◆ Task details:
Some lines in the material below hold the word "none". Copy all of them.

[Provided data]

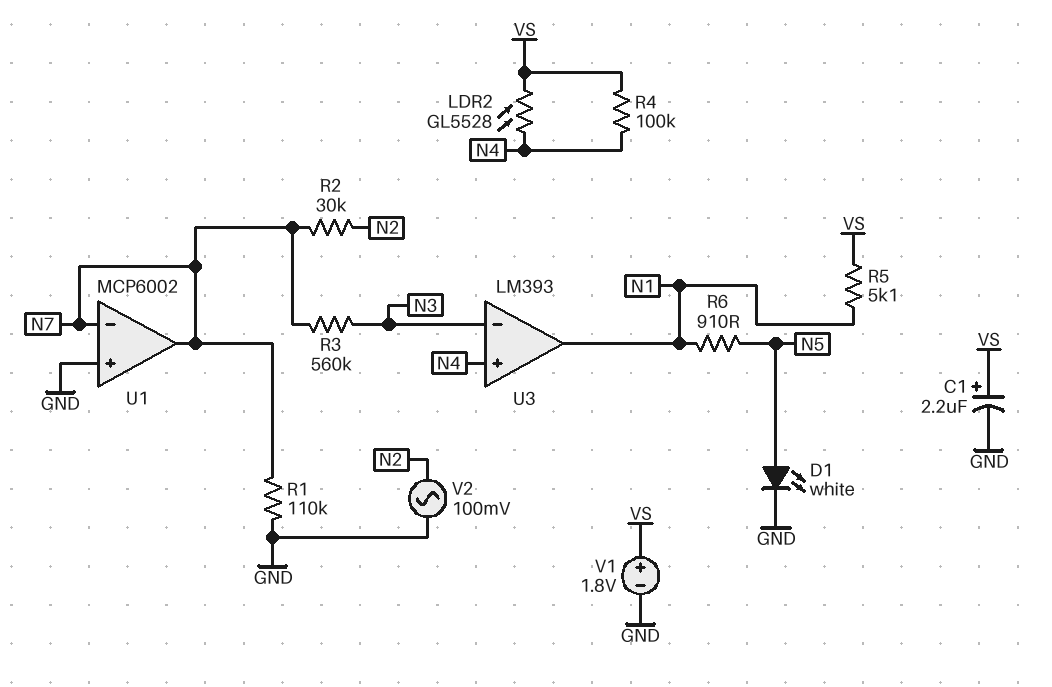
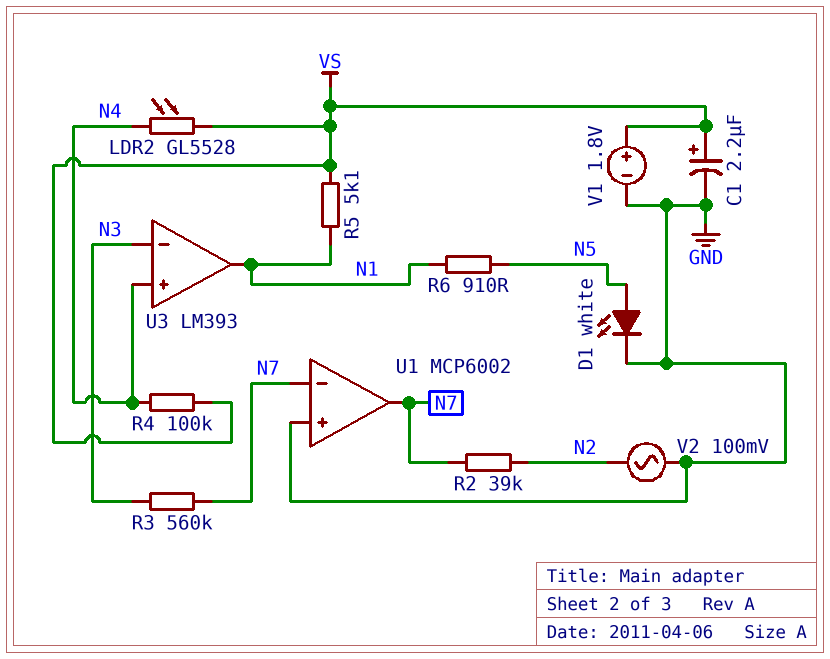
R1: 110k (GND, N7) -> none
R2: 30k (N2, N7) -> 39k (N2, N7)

[/Provided data]
[Provided data]

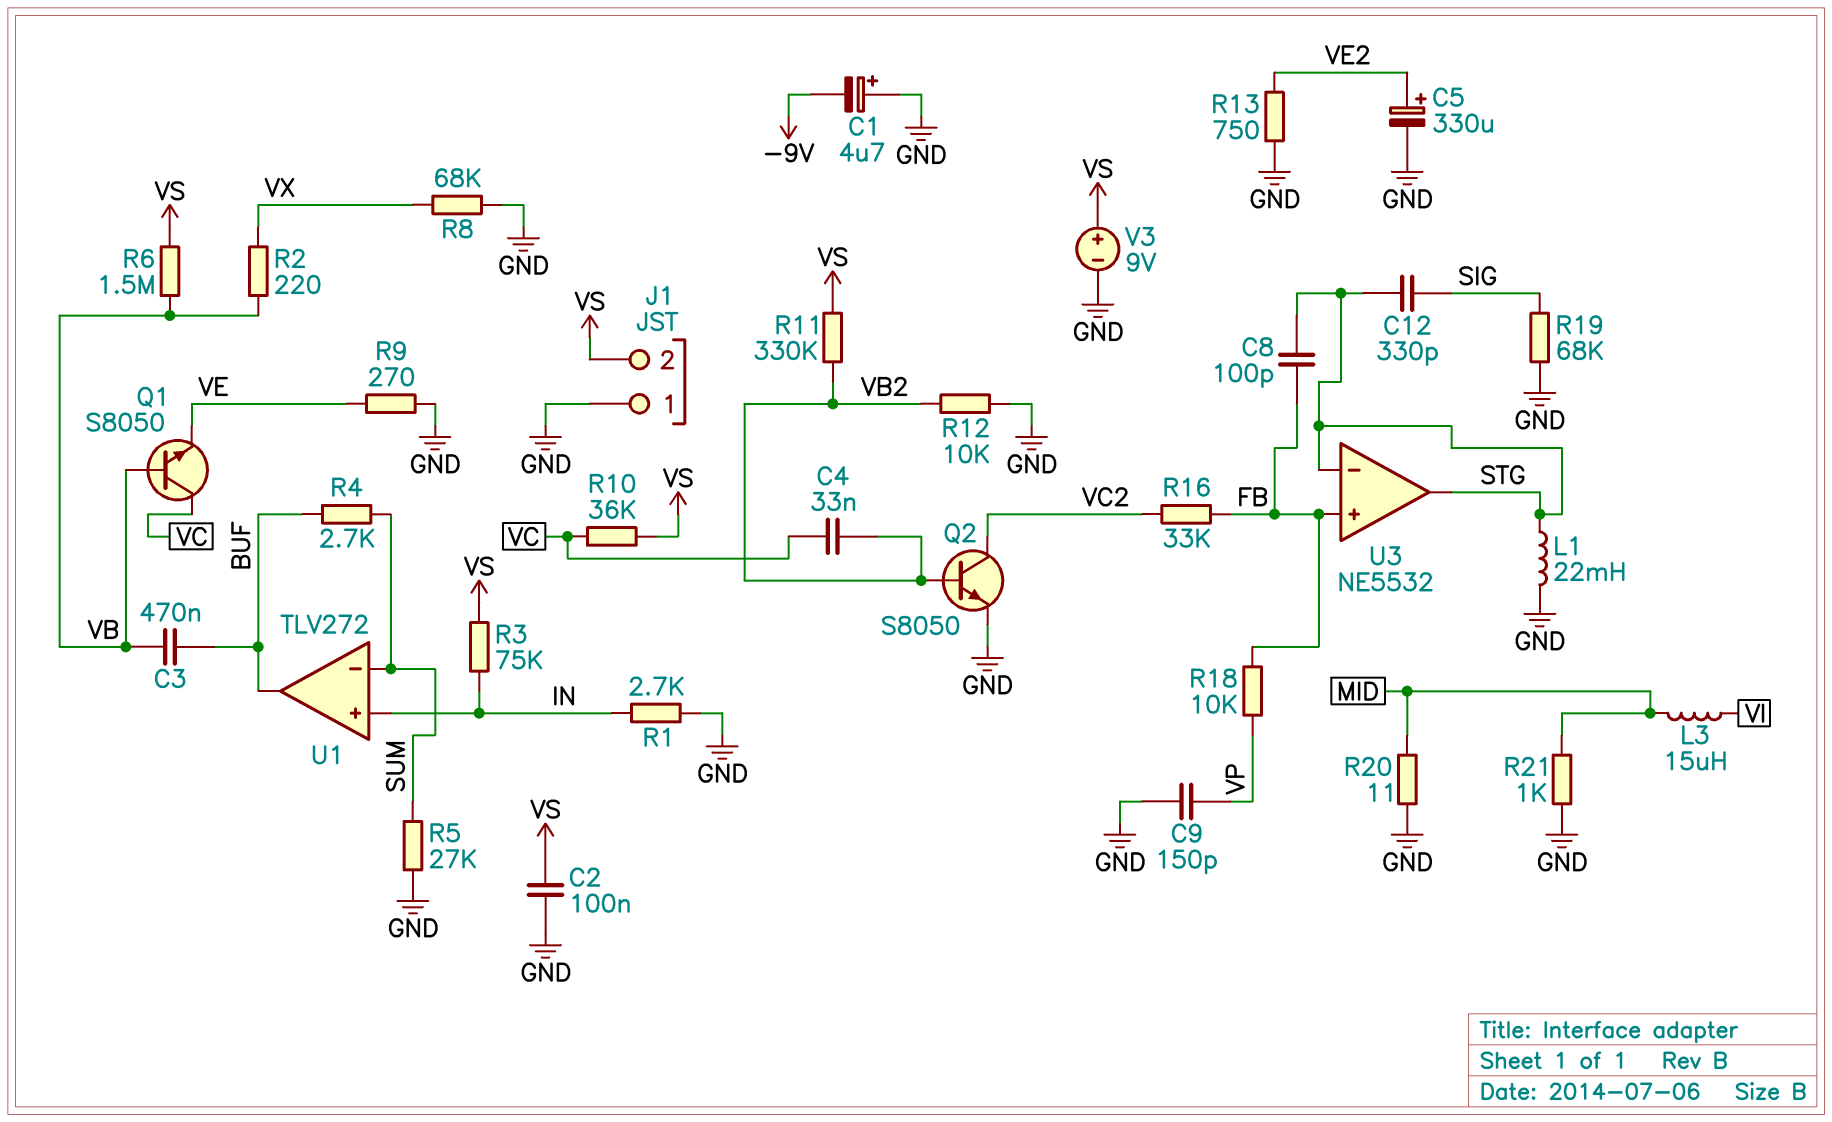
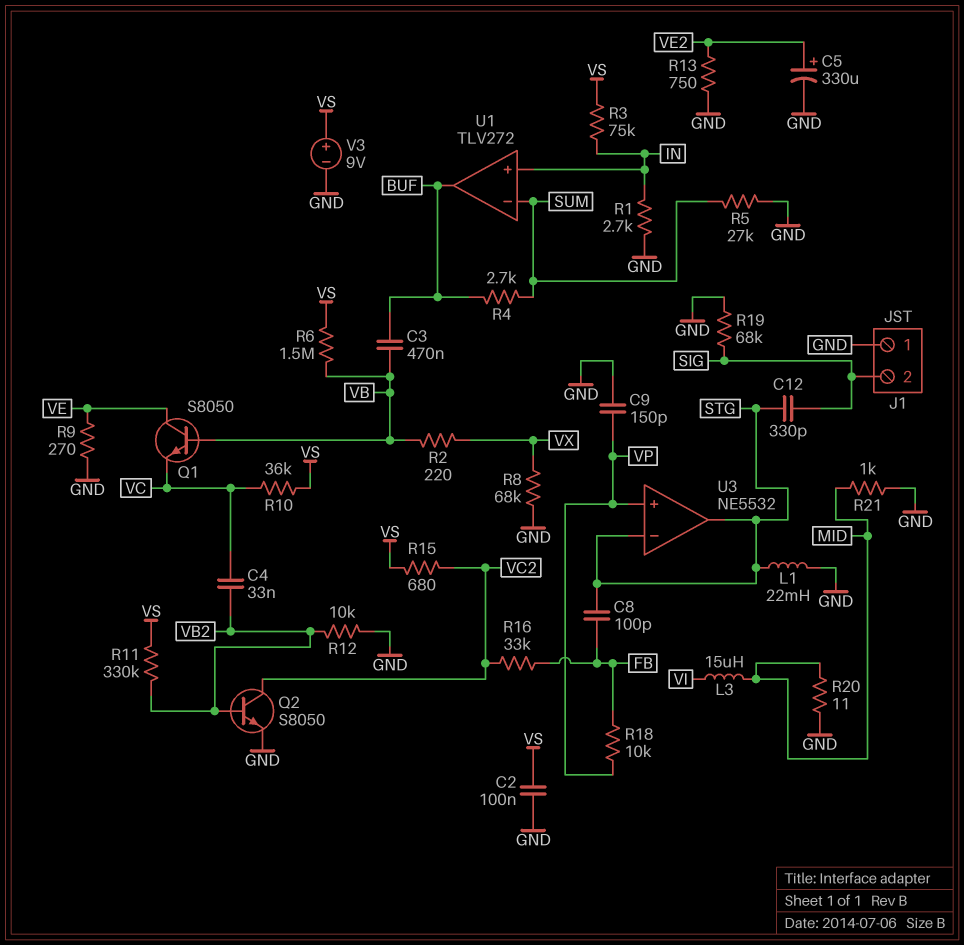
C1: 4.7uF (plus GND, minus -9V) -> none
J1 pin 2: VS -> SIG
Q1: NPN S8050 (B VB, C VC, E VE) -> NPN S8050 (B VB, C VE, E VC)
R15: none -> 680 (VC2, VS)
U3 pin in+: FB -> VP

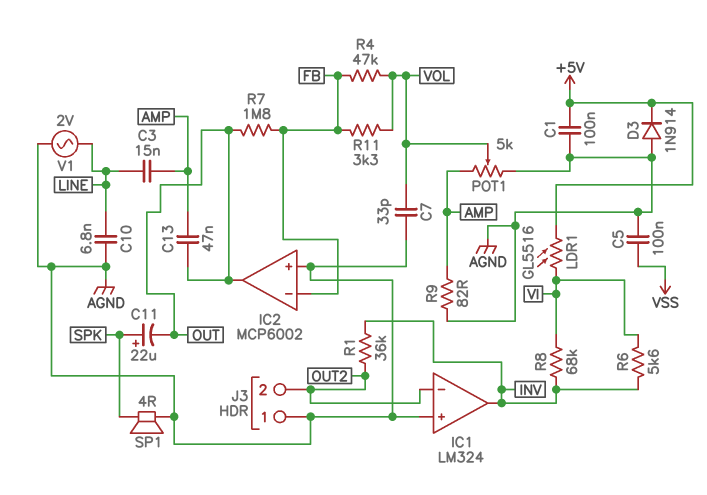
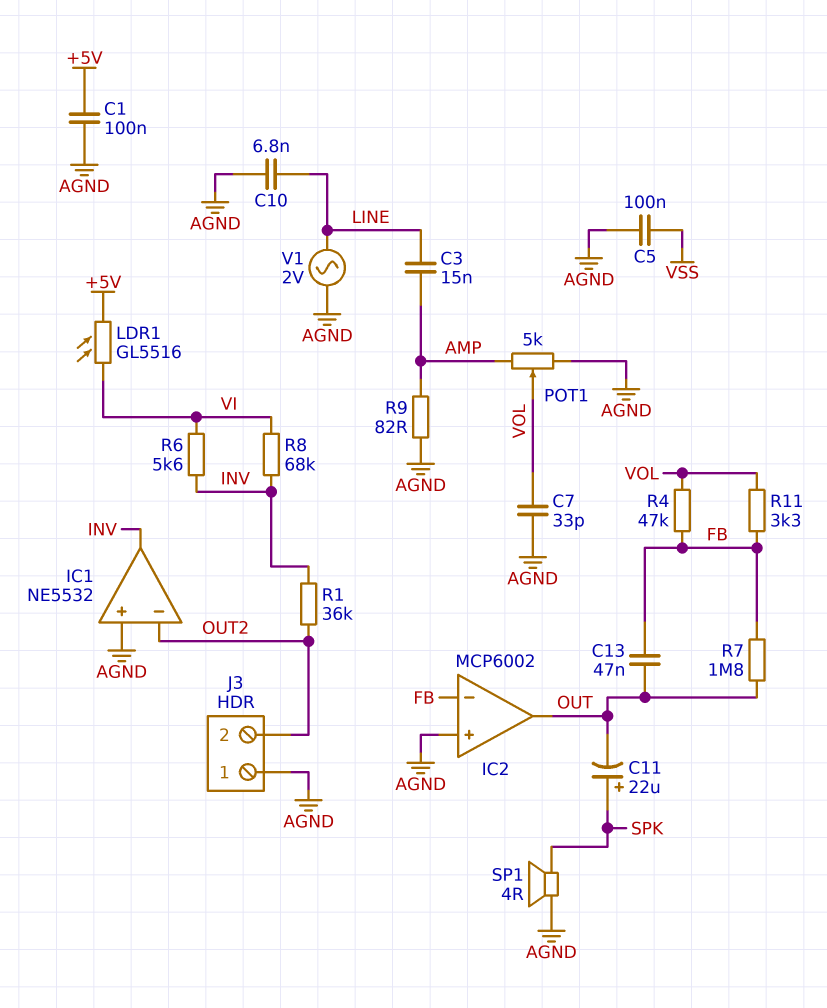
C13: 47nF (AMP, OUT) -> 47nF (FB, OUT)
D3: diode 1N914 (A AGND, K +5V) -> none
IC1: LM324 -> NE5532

[/Provided data]
[Provided data]

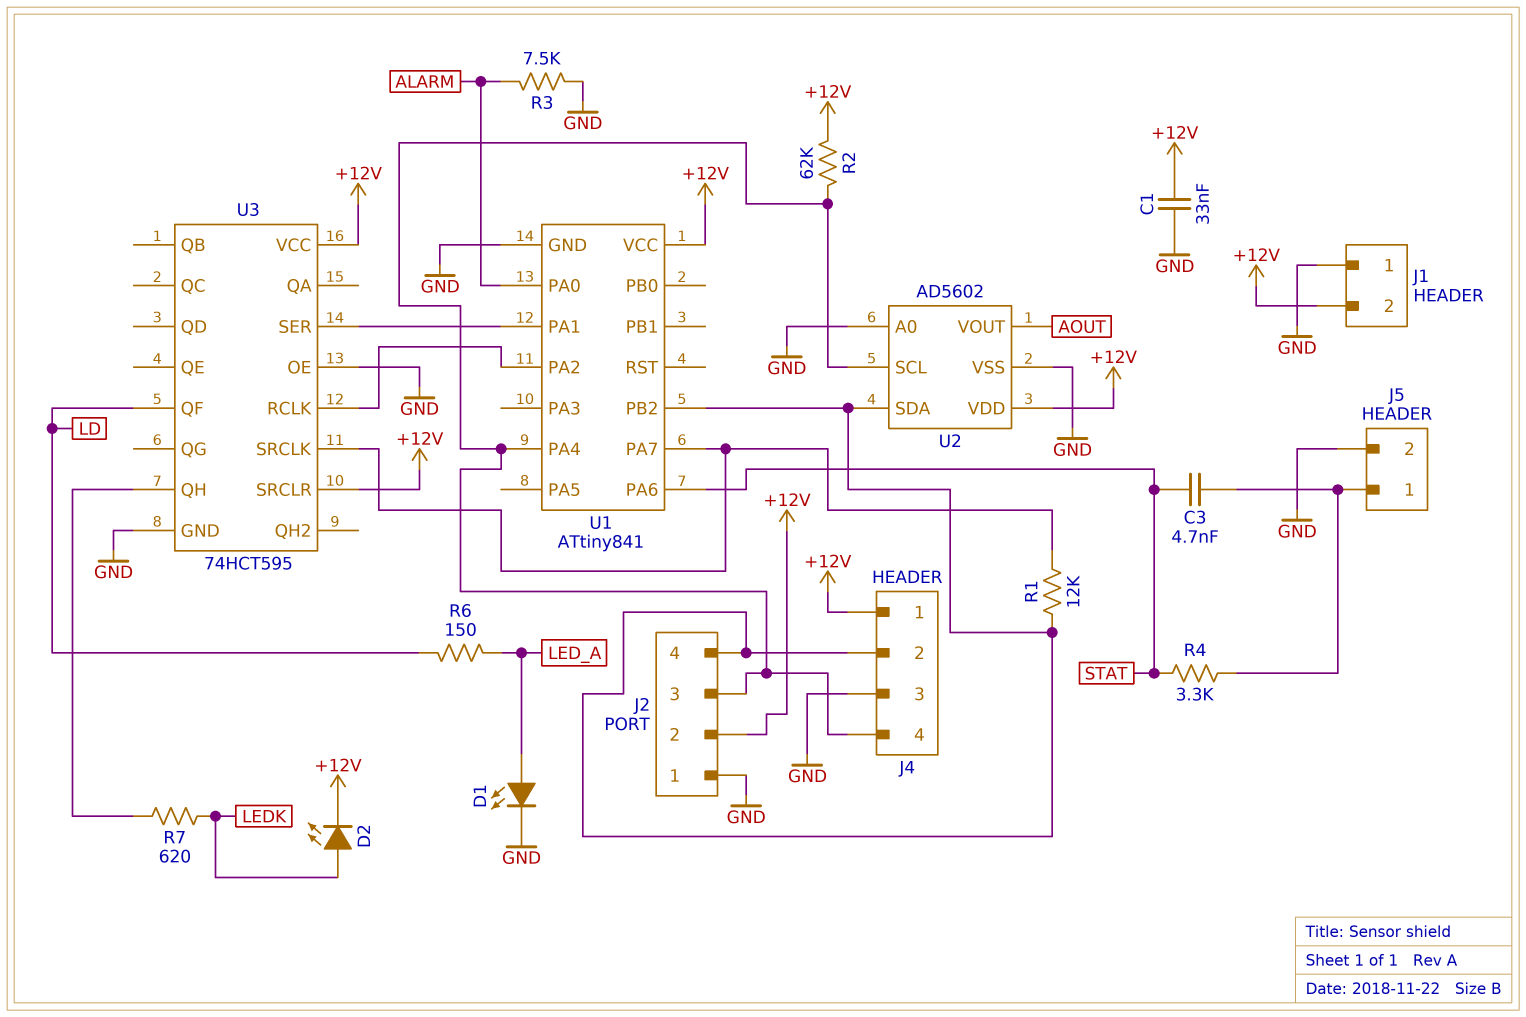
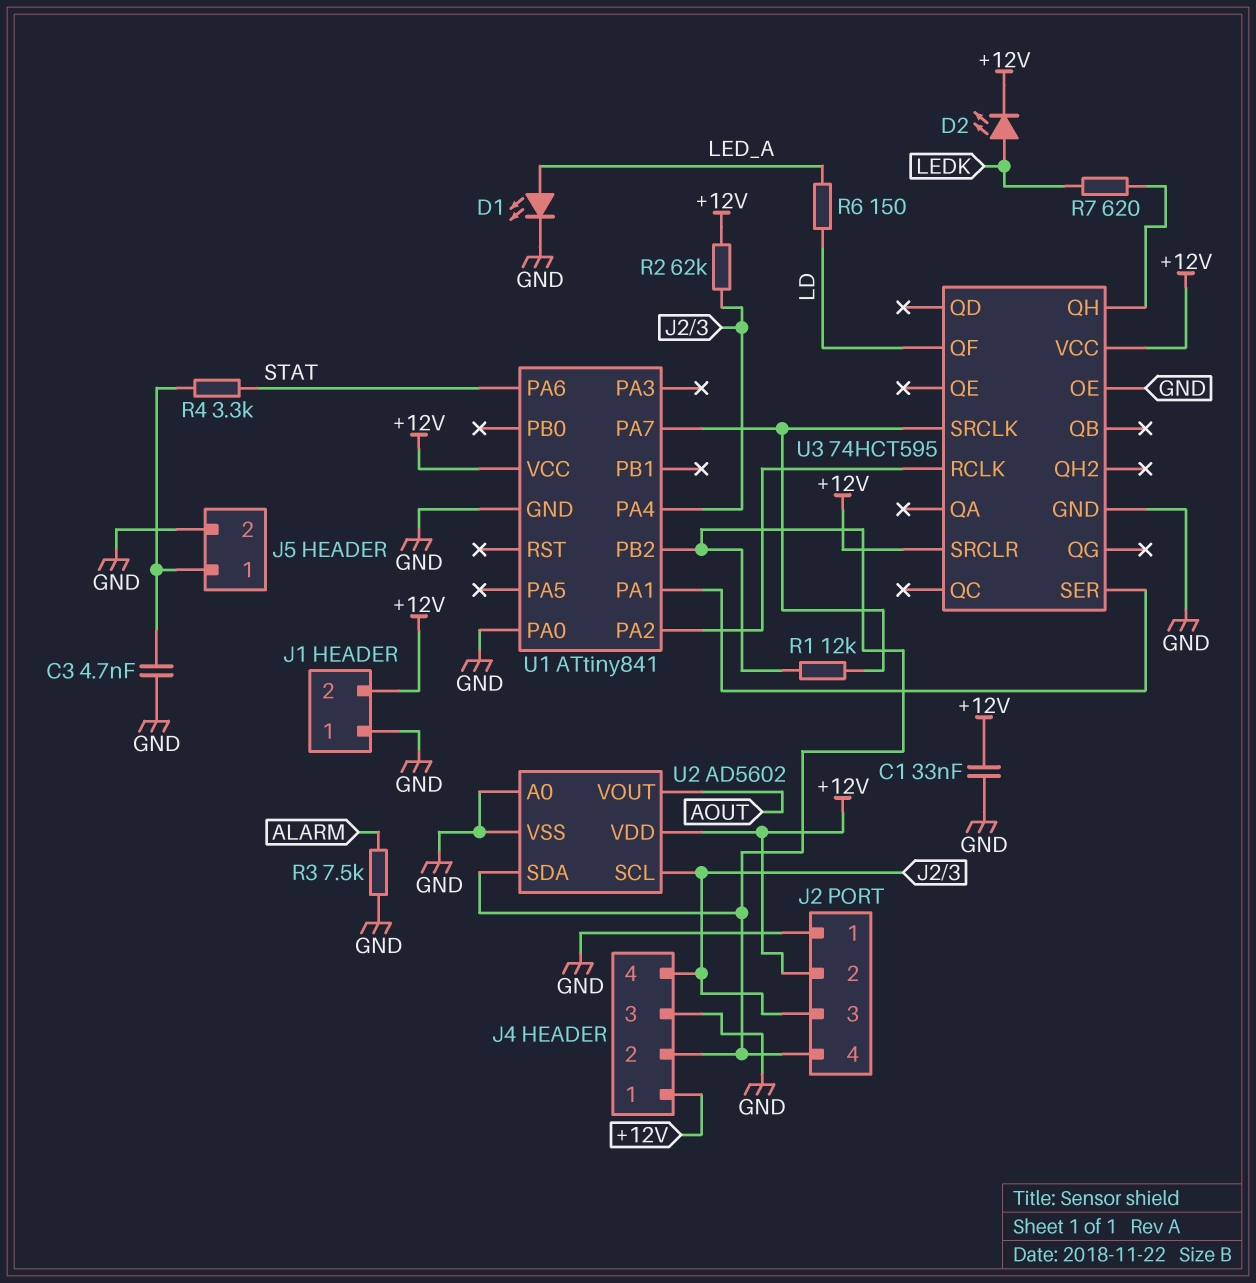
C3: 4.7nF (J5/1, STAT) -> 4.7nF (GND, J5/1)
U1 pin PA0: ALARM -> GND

[/Provided data]

◆ Exercise output:
R1: 110k (GND, N7) -> none
C1: 4.7uF (plus GND, minus -9V) -> none
R15: none -> 680 (VC2, VS)
D3: diode 1N914 (A AGND, K +5V) -> none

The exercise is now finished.